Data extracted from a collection
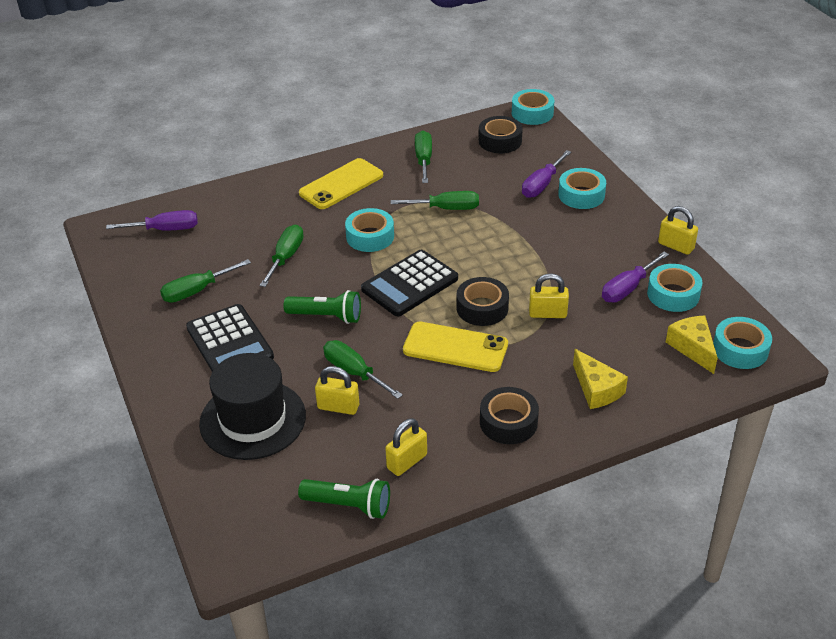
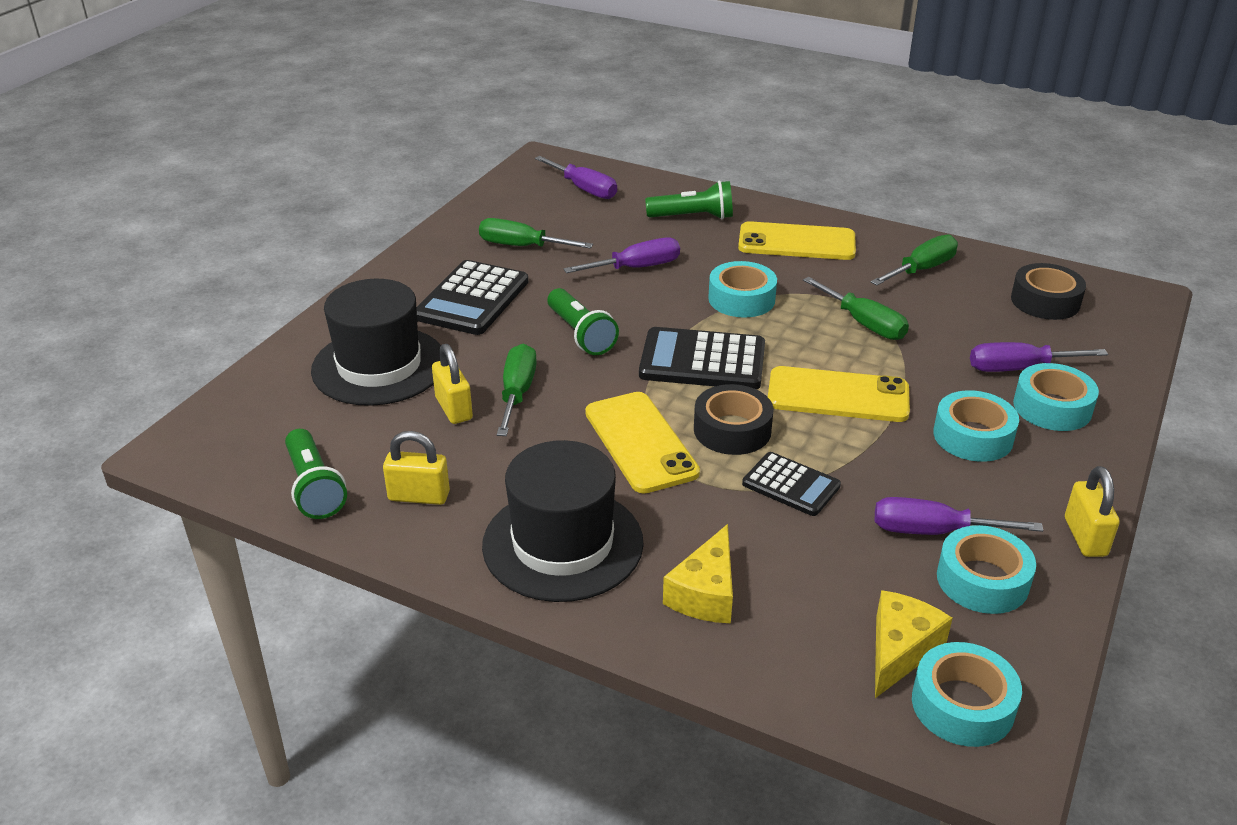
camera: 50 degrees right, 5 degrees down
(261, 205) = (693, 217): none -> green flashlight
(286, 257) = (636, 268): green screwdriver -> purple screwdriver
(495, 255) = (838, 395): none -> yellow phone
(508, 422) = (563, 544): black tape -> black hat
(532, 113) = (1139, 298): turquoise tape -> turquoise tape (973, 436)
(547, 313) = (791, 485): yellow padlock -> black calculator

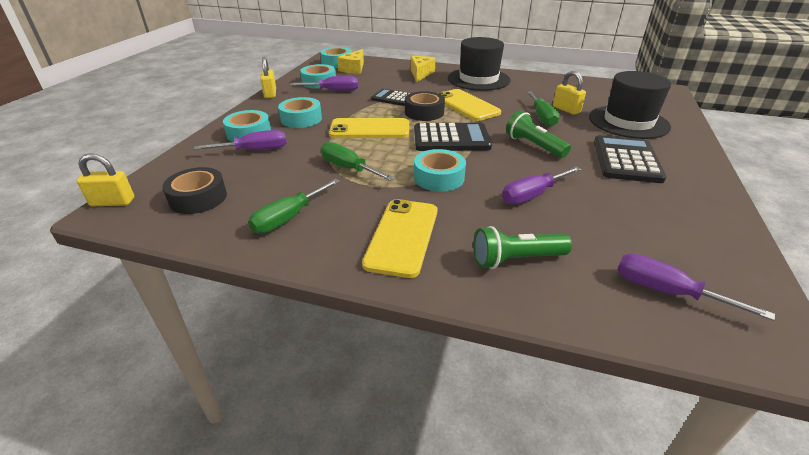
camera: 170 degrees right, 0 degrees up
(314, 487) = (590, 84): green flashlight -> none
(419, 496) = (546, 85): yellow padlock -> yellow padlock (112, 202)
(521, 246) = (644, 206): green screwdriver -> none
(796, 242) = (402, 236): yellow phone -> yellow phone turned 75 degrees counterclockwise

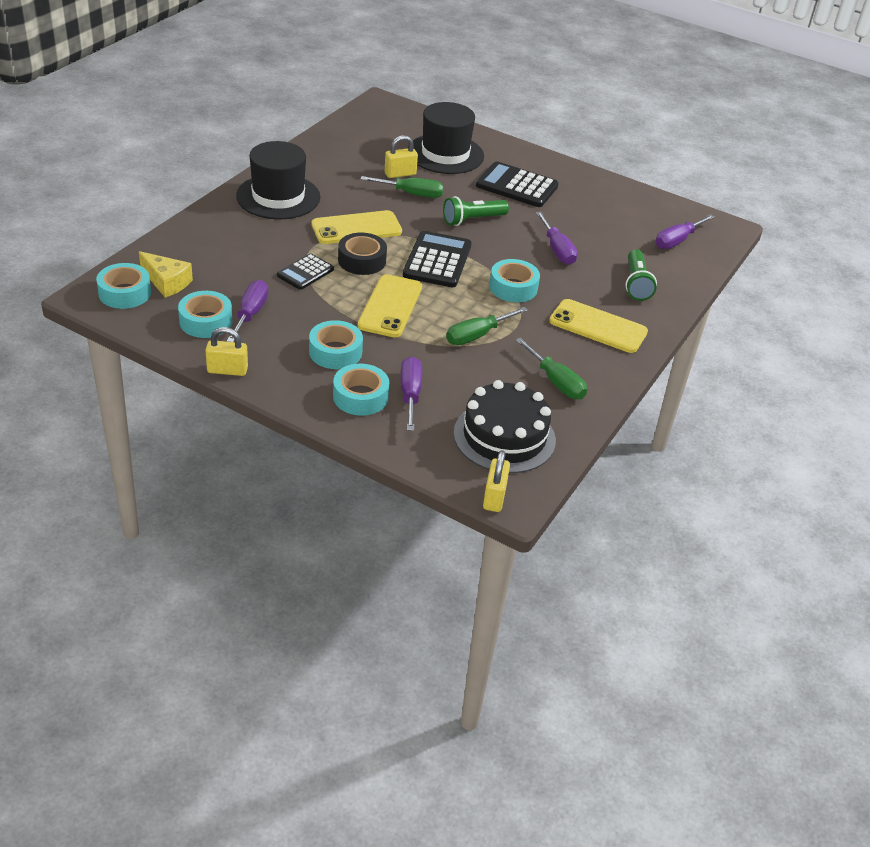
camera: 80 degrees left, 5 degrees up
(198, 198) = (504, 437): black tape -> black cake
(420, 74) = (228, 232): yellow cheese -> none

About this exercise = Of the lines above, quote exactly those from the one with "(261, 205) = (693, 217): none" through the one with "(521, 246) = (644, 206): green", ends included; pictures stay out.

Answer section =
(261, 205) = (693, 217): none -> green flashlight
(286, 257) = (636, 268): green screwdriver -> purple screwdriver
(495, 255) = (838, 395): none -> yellow phone
(508, 422) = (563, 544): black tape -> black hat
(532, 113) = (1139, 298): turquoise tape -> turquoise tape (973, 436)
(547, 313) = (791, 485): yellow padlock -> black calculator

camera: 170 degrees right, 0 degrees up
(314, 487) = (590, 84): green flashlight -> none
(419, 496) = (546, 85): yellow padlock -> yellow padlock (112, 202)
(521, 246) = (644, 206): green screwdriver -> none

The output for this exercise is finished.